> **To do**
Reproduce, exactly and in full, the lines from the one with "camera: 45 degrees left, 5 degrees down" through the one with "purple cube [87,390,140,440]" in the data below; drop pictures.

> **Provided data**
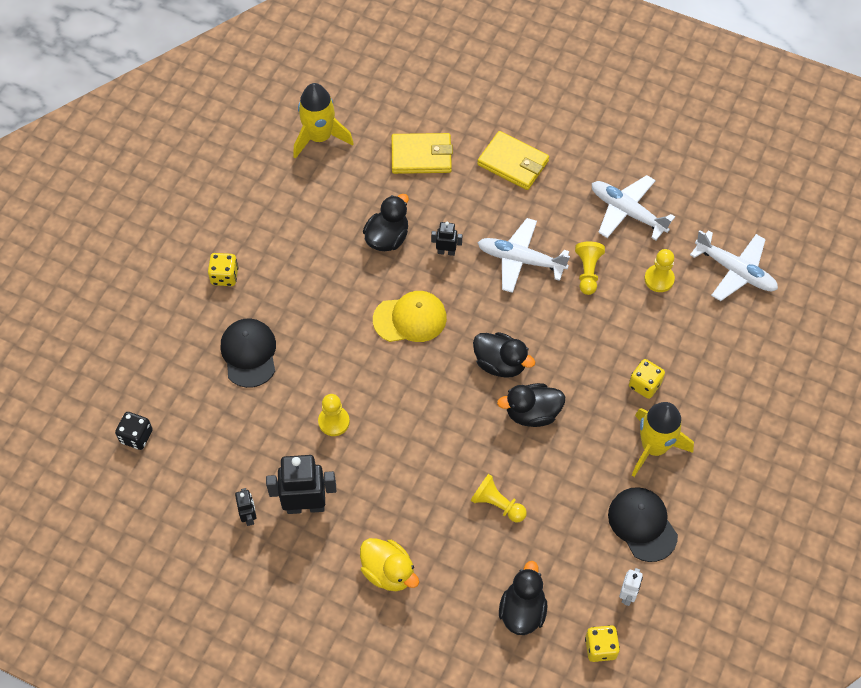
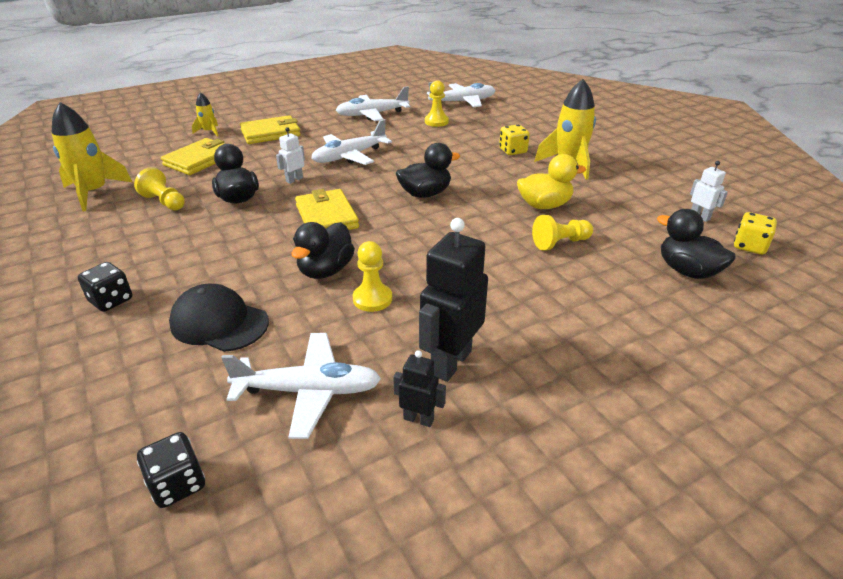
camera: 55 degrees left, 25 degrees down
yellow dice [208,253,238,286] -> black dice [78,262,132,312]
yellow duck [360,538,419,591] -> yellow duck moved to [517,154,586,209]
yellow cap [373,291,447,342] -> yellow wallet [295,189,359,230]
black robot [431,222,462,256] -> white robot [276,127,305,184]
black duck [497,383,565,427] -> black duck moved to [292,222,355,279]
yellow pawn [575,242,605,295] -> yellow pawn moved to [134,167,185,210]
black cap [608,487,678,562] -> none
none -> yellow rocket [192,92,218,137]
none -> white plane [221,333,381,439]

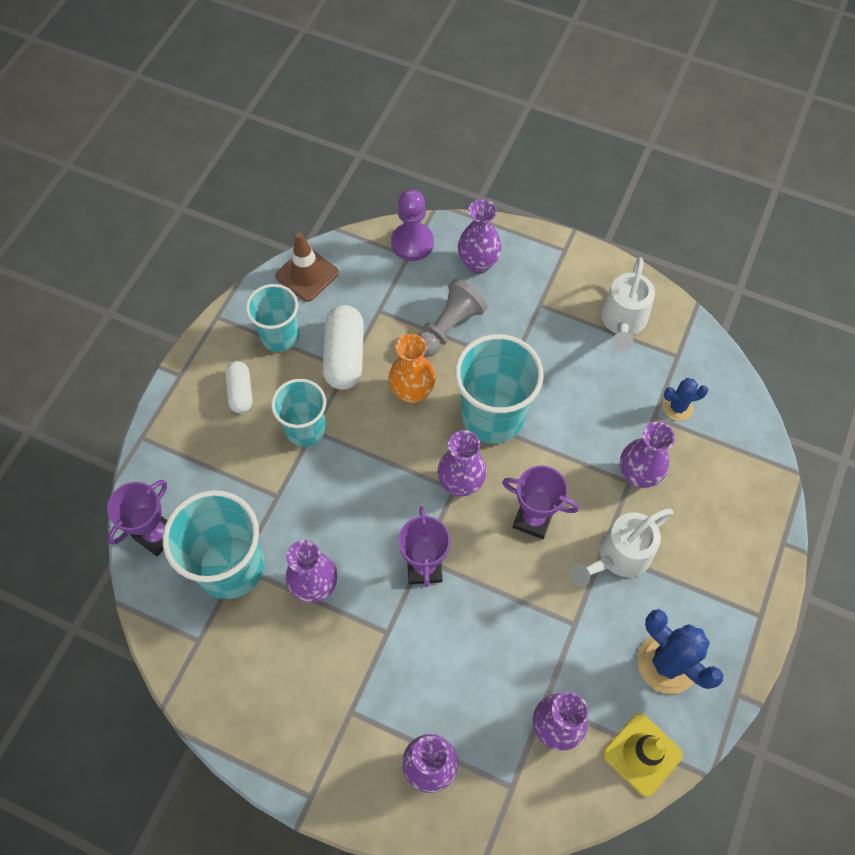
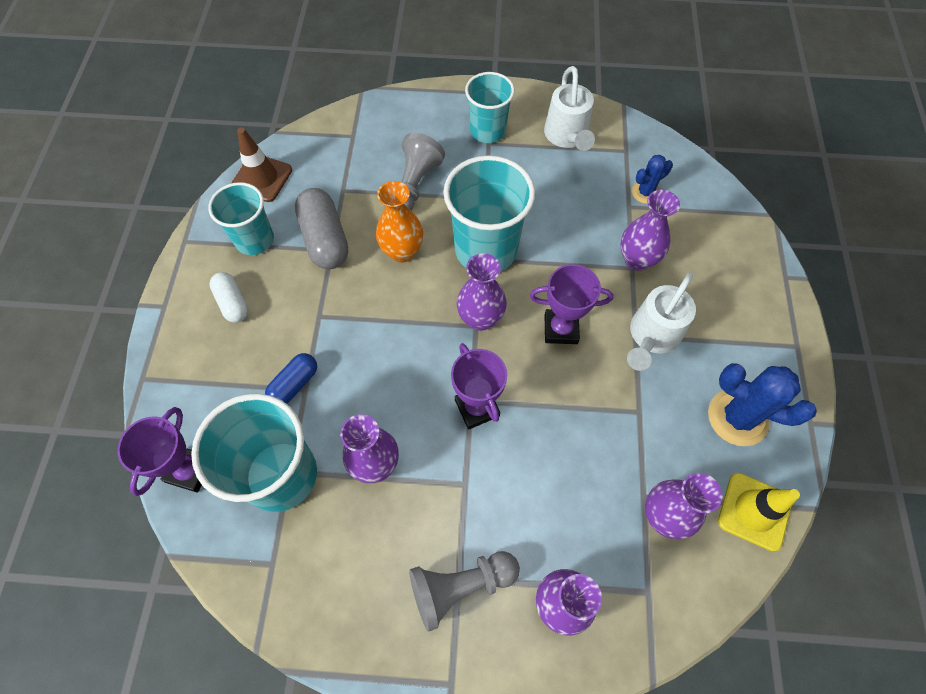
camera: 20 degrees left, 0 degrees up
turquoise cup [271,379,326,447] -> turquoise cup moved to [465,72,515,143]
white capsule [322,305,364,390] -> grey capsule [295,188,348,269]
purple pawn [391,189,434,261] -> none
purple vase [458,199,502,274] -> none
none -> blue capsule [265,353,317,404]
none -> grey pawn [409,551,520,632]

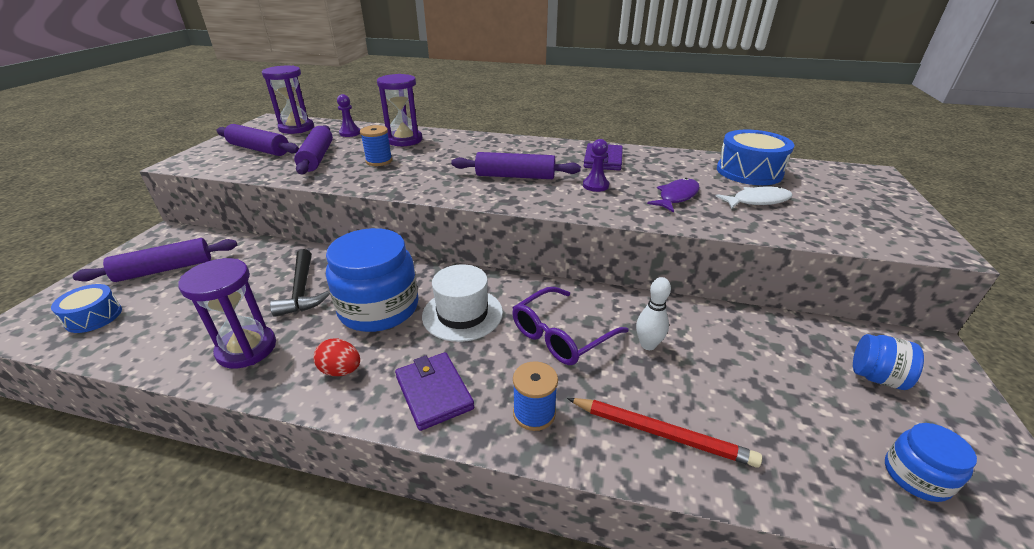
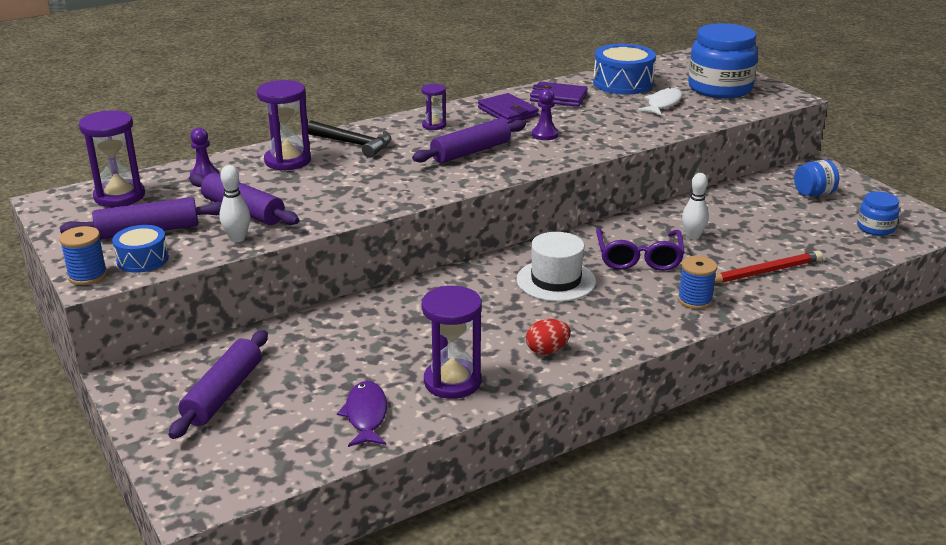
camera: 45 degrees left, 5 degrees down
blue drum [51,284,122,333] -> blue drum moved to [112,225,169,273]
black hammer [270,249,330,317] -> black hammer moved to [308,120,391,158]
blue jar [326,228,418,332] -> blue jar moved to [688,23,758,98]
blue spool [360,125,392,166] -> blue spool moved to [59,226,108,285]
purple wallet [395,352,474,431] -> purple wallet moved to [530,81,588,107]
purple fish [647,178,700,212] -> purple fish moved to [337,381,387,447]
none -> white bowling pin [219,165,250,242]
none -> purple hourglass [421,84,446,130]

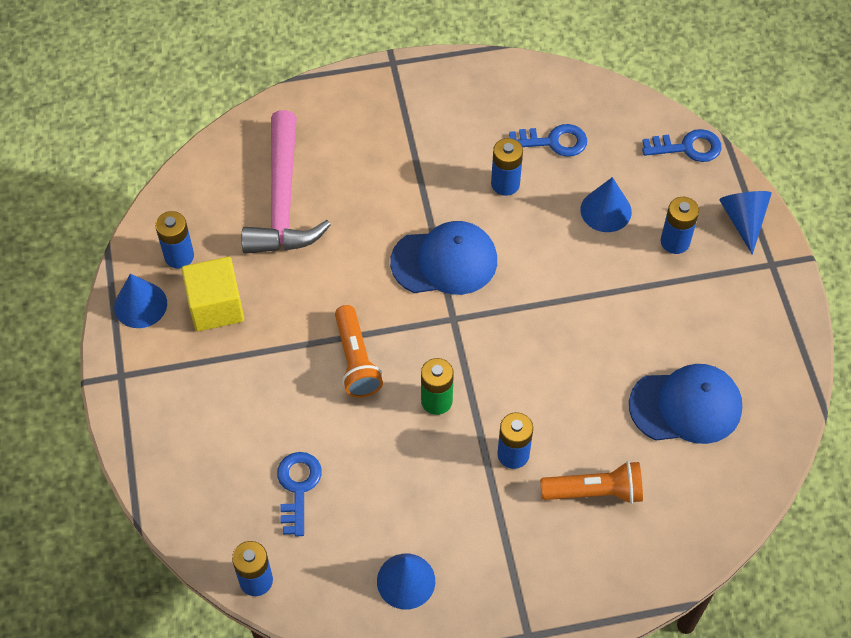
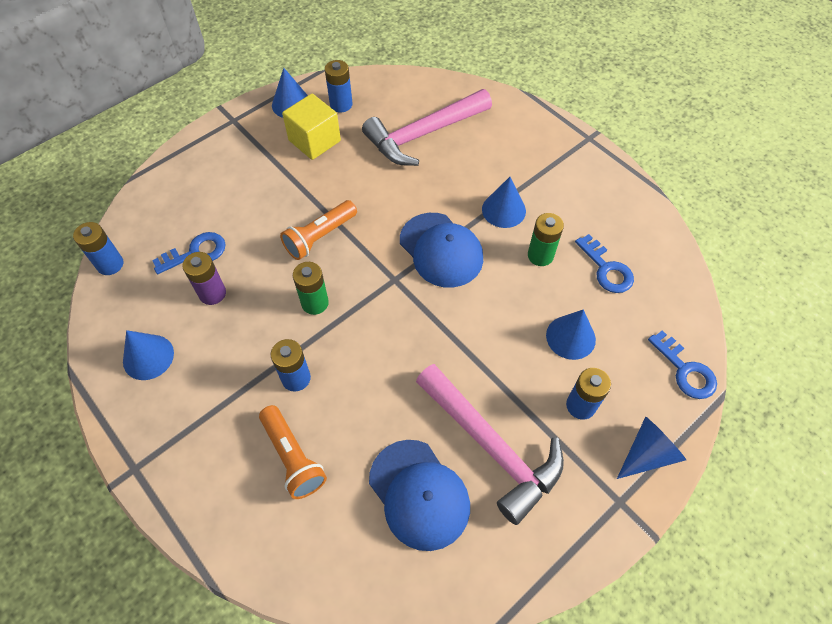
camera: 60 degrees right, 0 degrees up
blue battery [491,138,523,196] -> green battery [528,213,564,266]
none -> purple battery [182,252,226,305]
none -> pink hammer [416,364,564,525]
none -> blue cone [482,177,526,228]

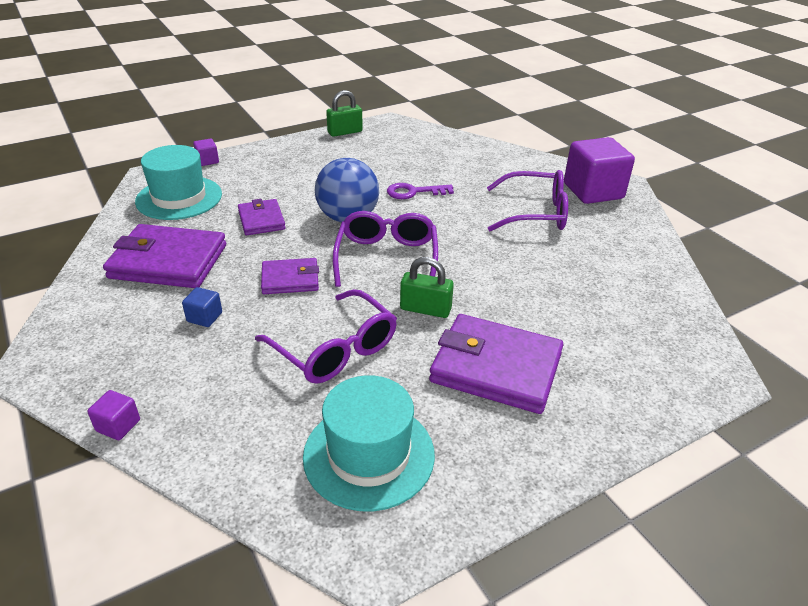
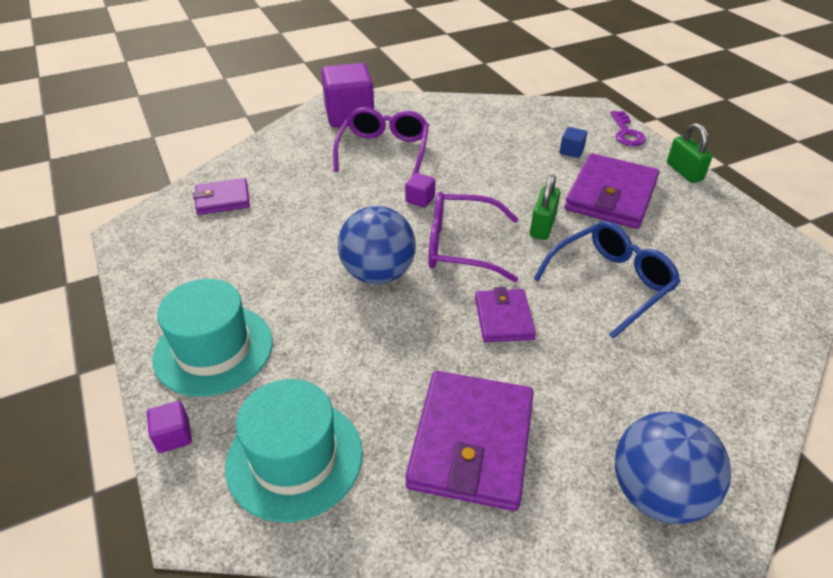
camera: 85 degrees left, 5 degrees up
purple cube [87,390,140,440] -> purple cube moved to [405,173,435,208]
blue cube [182,287,222,327] -> blue cube moved to [560,127,587,158]
purple wallet [238,199,286,235] -> purple wallet moved to [193,178,250,215]
purple glasses [255,289,397,384] -> blue glasses [533,221,681,339]
turquoise hat [303,375,435,511] -> turquoise hat moved to [152,279,273,397]
green padlock [326,90,363,137] -> green padlock moved to [667,123,713,183]
purple key [387,183,454,199] -> purple key moved to [611,111,646,146]
none -> blue ball [615,412,731,524]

> **Solution to the problem**
camera: 45 degrees left, 5 degrees down
blue drum [51,284,122,333] -> blue drum moved to [112,225,169,273]
black hammer [270,249,330,317] -> black hammer moved to [308,120,391,158]
blue jar [326,228,418,332] -> blue jar moved to [688,23,758,98]
blue spool [360,125,392,166] -> blue spool moved to [59,226,108,285]
purple wallet [395,352,474,431] -> purple wallet moved to [530,81,588,107]
purple fish [647,178,700,212] -> purple fish moved to [337,381,387,447]
none -> white bowling pin [219,165,250,242]
none -> purple hourglass [421,84,446,130]

camera: 60 degrees right, 0 degrees up
blue battery [491,138,523,196] -> green battery [528,213,564,266]
none -> purple battery [182,252,226,305]
none -> pink hammer [416,364,564,525]
none -> blue cone [482,177,526,228]

camera: 85 degrees left, 5 degrees up
purple cube [87,390,140,440] -> purple cube moved to [405,173,435,208]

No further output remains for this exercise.